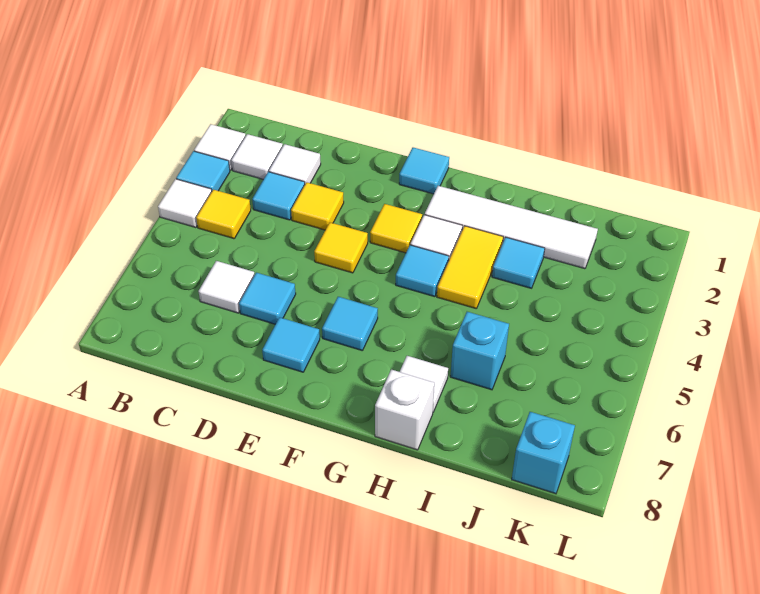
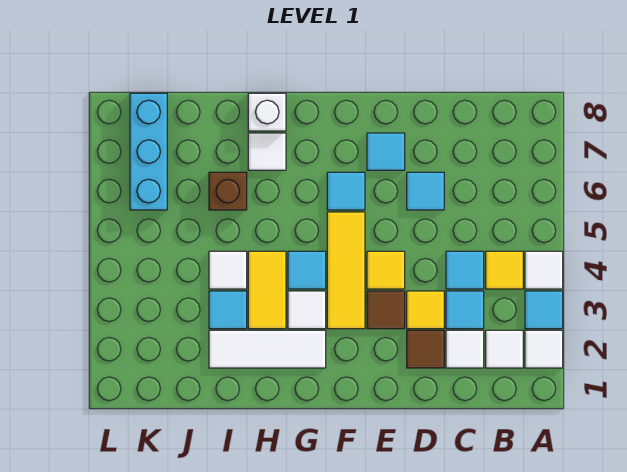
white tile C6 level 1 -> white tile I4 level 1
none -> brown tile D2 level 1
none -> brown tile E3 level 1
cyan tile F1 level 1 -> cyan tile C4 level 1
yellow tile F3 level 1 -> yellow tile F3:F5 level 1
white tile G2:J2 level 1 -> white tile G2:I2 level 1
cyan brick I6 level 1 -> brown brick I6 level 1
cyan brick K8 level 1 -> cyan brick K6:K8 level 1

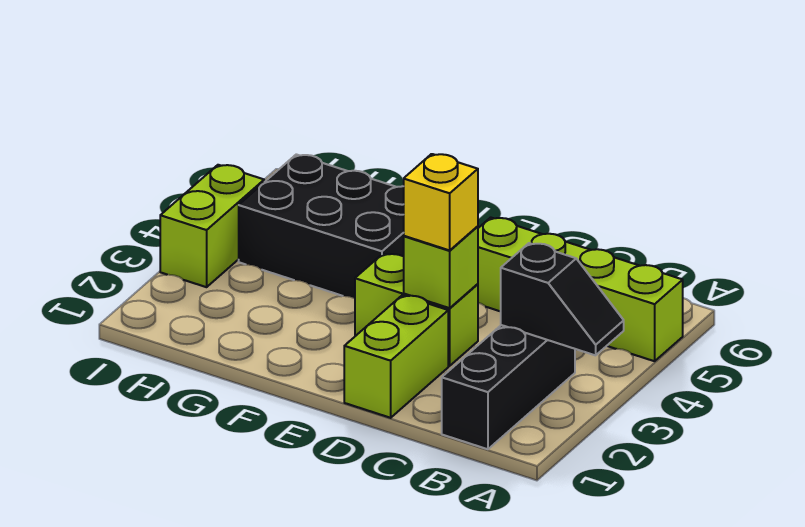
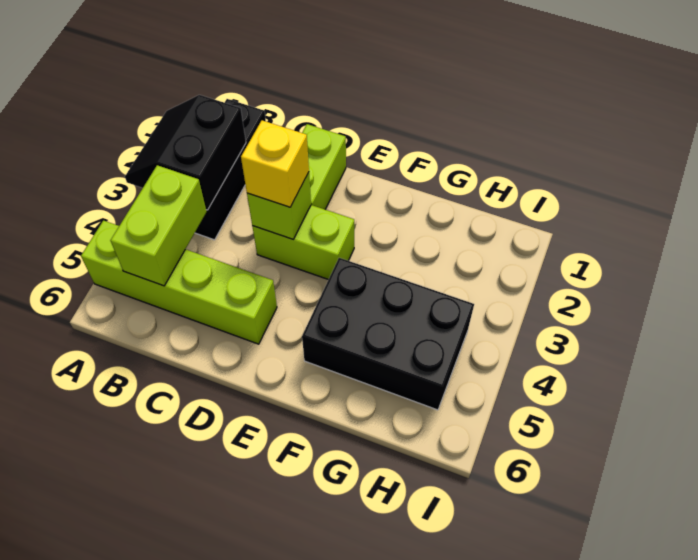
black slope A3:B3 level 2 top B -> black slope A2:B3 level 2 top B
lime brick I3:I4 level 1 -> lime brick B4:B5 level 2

*-*-*

- [WHAT IS REQUIRED]:
Please repeat the listing above word for word, with the pictures removed.

- [YOUR SOLUTION]:
white tile C6 level 1 -> white tile I4 level 1
none -> brown tile D2 level 1
none -> brown tile E3 level 1
cyan tile F1 level 1 -> cyan tile C4 level 1
yellow tile F3 level 1 -> yellow tile F3:F5 level 1
white tile G2:J2 level 1 -> white tile G2:I2 level 1
cyan brick I6 level 1 -> brown brick I6 level 1
cyan brick K8 level 1 -> cyan brick K6:K8 level 1

black slope A3:B3 level 2 top B -> black slope A2:B3 level 2 top B
lime brick I3:I4 level 1 -> lime brick B4:B5 level 2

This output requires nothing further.